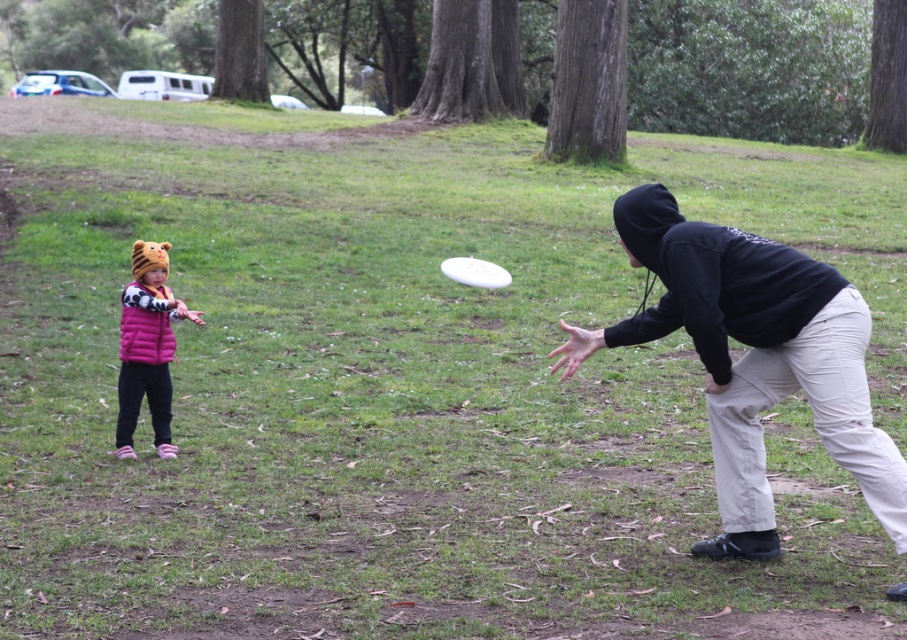
Question: Does pink puffy vest at left lie behind white plastic frisbee at center?

Choices:
 (A) yes
 (B) no

Answer: (B)

Question: Which is farther from the white plastic frisbee at center?

Choices:
 (A) black matte hoodie at center
 (B) pink puffy vest at left

Answer: (A)

Question: Among these points, which one is farthest from the camera?

Choices:
 (A) pos(122,388)
 (B) pos(805,378)
 (C) pos(494,275)

Answer: (C)

Question: Is black matte hoodie at center thinner than white plastic frisbee at center?

Choices:
 (A) yes
 (B) no

Answer: (B)

Question: Which point is closer to the camera taking this photo?

Choices:
 (A) (163, 253)
 (B) (715, 481)

Answer: (B)

Question: Can you confirm if black matte hoodie at center is smaller than pink puffy vest at left?

Choices:
 (A) no
 (B) yes

Answer: (A)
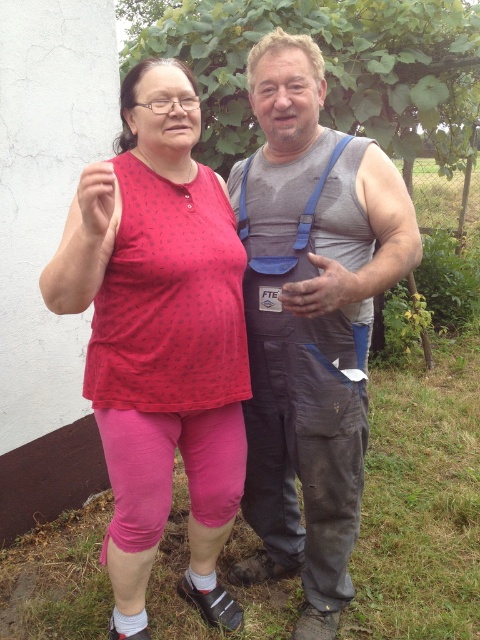
Question: Is matte pink leggings at left closer to the viewer compared to gray fabric tank top at center?

Choices:
 (A) yes
 (B) no

Answer: (A)

Question: Among these points, which one is nearest to the camera?

Choices:
 (A) (191, 374)
 (B) (331, 173)

Answer: (A)

Question: Is matte pink leggings at left positioned at the back of gray fabric tank top at center?

Choices:
 (A) yes
 (B) no

Answer: (B)

Question: From the image, what is the correct spatial relationship of matte pink leggings at left in relation to gray fabric tank top at center?

Choices:
 (A) right
 (B) left

Answer: (B)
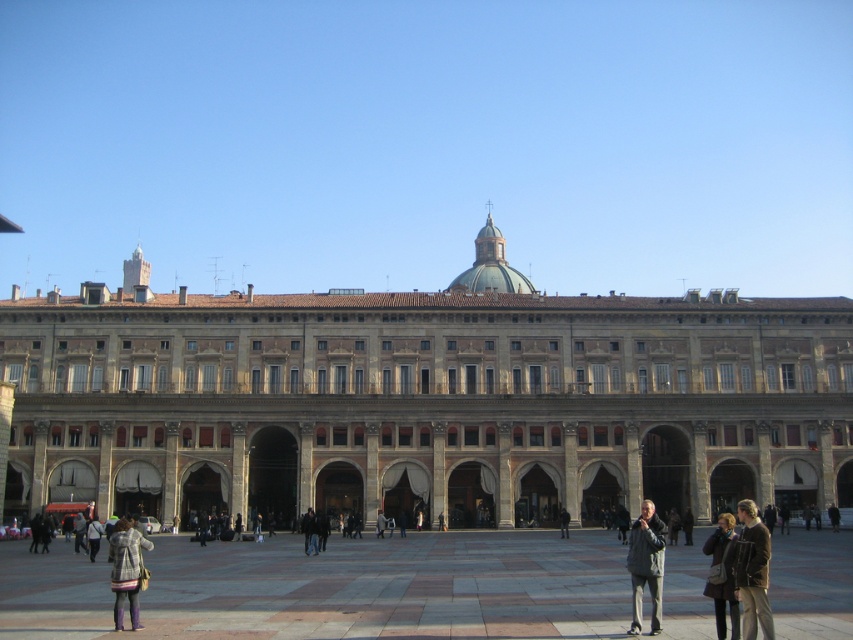
Between point (233, 316) and point (132, 573), which one is positioned in front?

Positioned in front is point (132, 573).

Which is behind, point (412, 365) or point (120, 536)?

The point (412, 365) is more distant.

Is point (746, 337) farther from camera compared to point (132, 612)?

Yes, point (746, 337) is behind point (132, 612).

Locate an element on the screen. Image resolution: width=853 pixels, height=640 pixels. brown stone building at center is located at coordinates (425, 400).

Which is below, gray fabric jacket at lower right or dark gray jacket at center?

dark gray jacket at center is lower down.

Which is more to the left, gray fabric jacket at lower right or dark gray jacket at center?

From the viewer's perspective, dark gray jacket at center appears more on the left side.

Measure the distance between point (656, 529) and camera.

A distance of 149.84 feet exists between point (656, 529) and camera.

Locate an element on the screen. The width and height of the screenshot is (853, 640). gray fabric jacket at lower right is located at coordinates (646, 564).

Is smooth stone courtyard at center taller than dark gray wool coat at lower right?

In fact, smooth stone courtyard at center may be shorter than dark gray wool coat at lower right.

Is point (51, 563) positioned before point (722, 520)?

No, it is behind (722, 520).

Who is more distant from viewer, (323, 627) or (723, 600)?

The point (323, 627) is behind.

Identify the location of smooth stone courtyard at center. The width and height of the screenshot is (853, 640). (x=392, y=586).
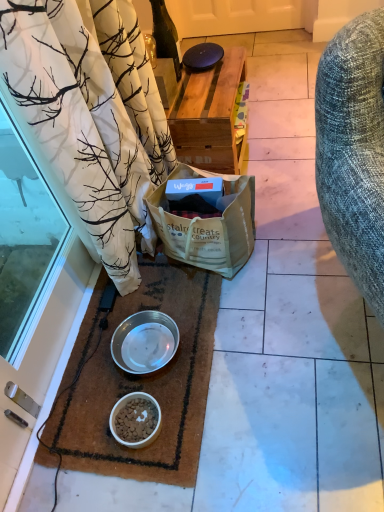
You are a GUI agent. You are given a task and a screenshot of the screen. Output one action in this format:
    pyautogui.click(x=<x>, y=<y>)
    Task: Click on the vacant space to the right of black glossy tile at center
    
    Given the screenshot: What is the action you would take?
    pyautogui.click(x=284, y=41)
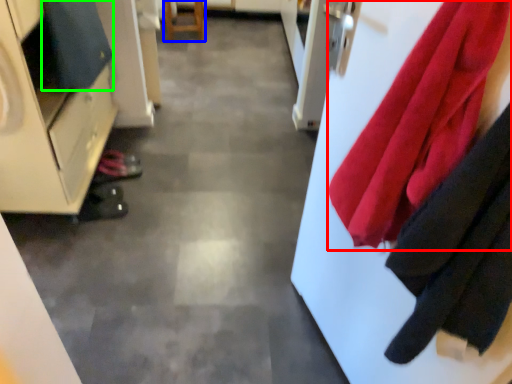
Question: Estimate the real-world distances between objects in this image. Which object is closer to cloth (highlighted by a red box), furniture (highlighted by a blue box) or cloak (highlighted by a green box)?

Choices:
 (A) furniture
 (B) cloak

Answer: (B)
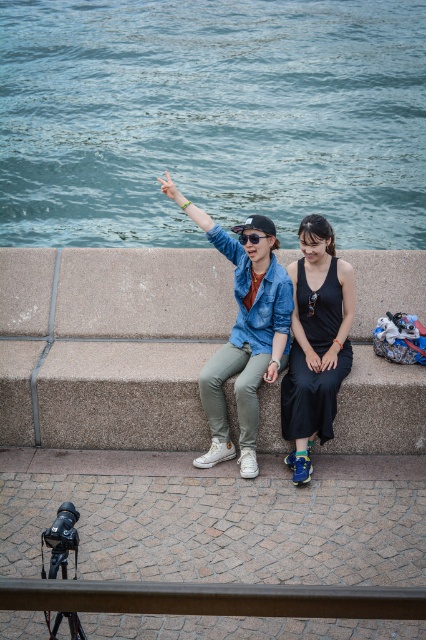
You are a photographer trying to set up a tripod for a shot. You see the concrete ledge at center and the black matte sunglasses at upper center. Which object is taller and can provide a better elevated surface for the tripod?

The concrete ledge at center is much taller than the black matte sunglasses at upper center, so it can provide a better elevated surface for the tripod.

Consider the image. You are a photographer trying to capture the scene with a wide angle lens. The blue water at upper center and the black matte sunglasses at upper center are both in your frame. Which object occupies more horizontal space in the photo?

The blue water at upper center occupies more horizontal space in the photo because its width is larger than that of the black matte sunglasses at upper center.

You are a photographer setting up your equipment. You see the concrete ledge at center and the black matte sunglasses at upper center. Which object is located to the left of the other?

The concrete ledge at center is positioned on the left side of black matte sunglasses at upper center.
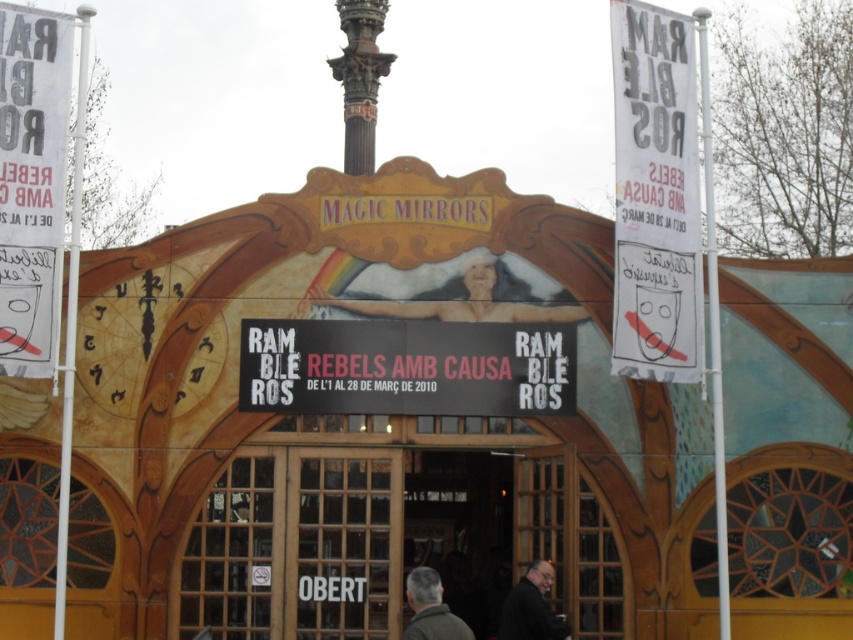
Which of these two, dark gray suit at lower center or gray woolen jacket at lower center, stands shorter?

With less height is dark gray suit at lower center.

This screenshot has height=640, width=853. Identify the location of dark gray suit at lower center. (531, 608).

Which of these two, white paper banner at upper right or smooth skin figure at center, stands shorter?

smooth skin figure at center is shorter.

Based on the photo, which is below, white paper banner at upper right or smooth skin figure at center?

Positioned lower is smooth skin figure at center.

Identify the location of white paper banner at upper right. (654, 196).

This screenshot has height=640, width=853. I want to click on white paper banner at upper right, so click(x=654, y=196).

Is wooden door at center closer to the viewer compared to white paper banner at left?

No, it is behind white paper banner at left.

Measure the distance between point (267,612) and camera.

Point (267,612) and camera are 244.14 feet apart from each other.

Is point (480, 577) more distant than point (9, 212)?

Yes, it is.

You are a GUI agent. You are given a task and a screenshot of the screen. Output one action in this format:
    pyautogui.click(x=<x>, y=<y>)
    Task: Click on the wooden door at center
    The image size is (853, 640).
    Given the screenshot: What is the action you would take?
    pyautogui.click(x=392, y=541)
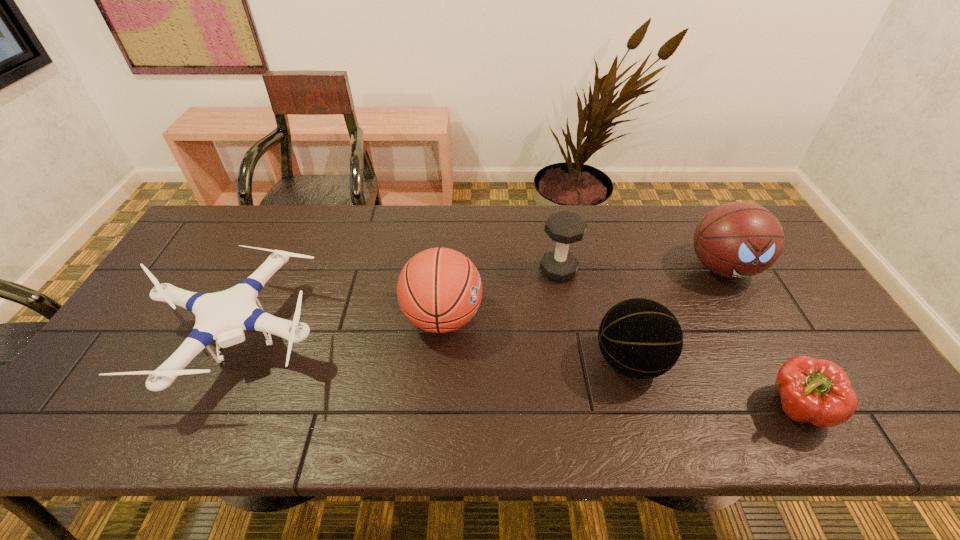
The width and height of the screenshot is (960, 540). Identify the location of free point located 0.170m on the right of the leftmost object. (394, 340).

I want to click on free region located on the left of the pepper, so click(x=696, y=409).

I want to click on object that is at the far edge, so click(738, 239).

Where is `drone that is positioned at the near edge`? This screenshot has width=960, height=540. drone that is positioned at the near edge is located at coordinates (223, 316).

Locate an element on the screen. This screenshot has height=540, width=960. pepper present at the near edge is located at coordinates (815, 391).

The width and height of the screenshot is (960, 540). I want to click on object that is at the left edge, so click(x=223, y=316).

The height and width of the screenshot is (540, 960). In order to click on basketball that is at the right edge in this screenshot , I will do `click(738, 239)`.

Identify the location of pepper present at the right edge. (815, 391).

The image size is (960, 540). Identify the location of object that is at the near left corner. (223, 316).

I want to click on object positioned at the far right corner, so click(x=738, y=239).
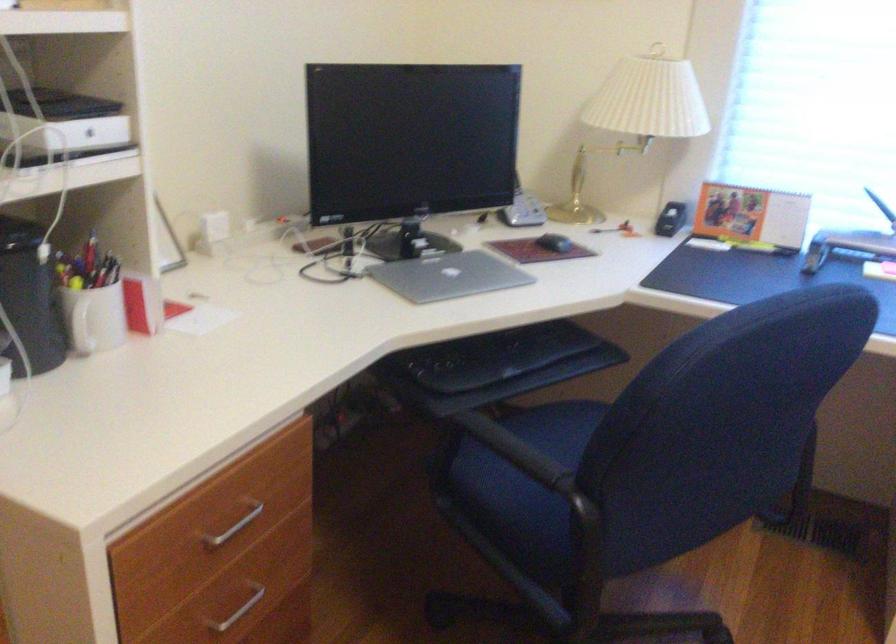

_____

TASK STATEMENT: Extract, word for word, every line from the one containing "The image size is (960, 540)." through the end of the records, including both of these ends. Leave the pictures out of your answer.

ANSWER SPACE:
The image size is (960, 540). Identify the location of object that is at the near left corner. (223, 316).

I want to click on object positioned at the far right corner, so click(x=738, y=239).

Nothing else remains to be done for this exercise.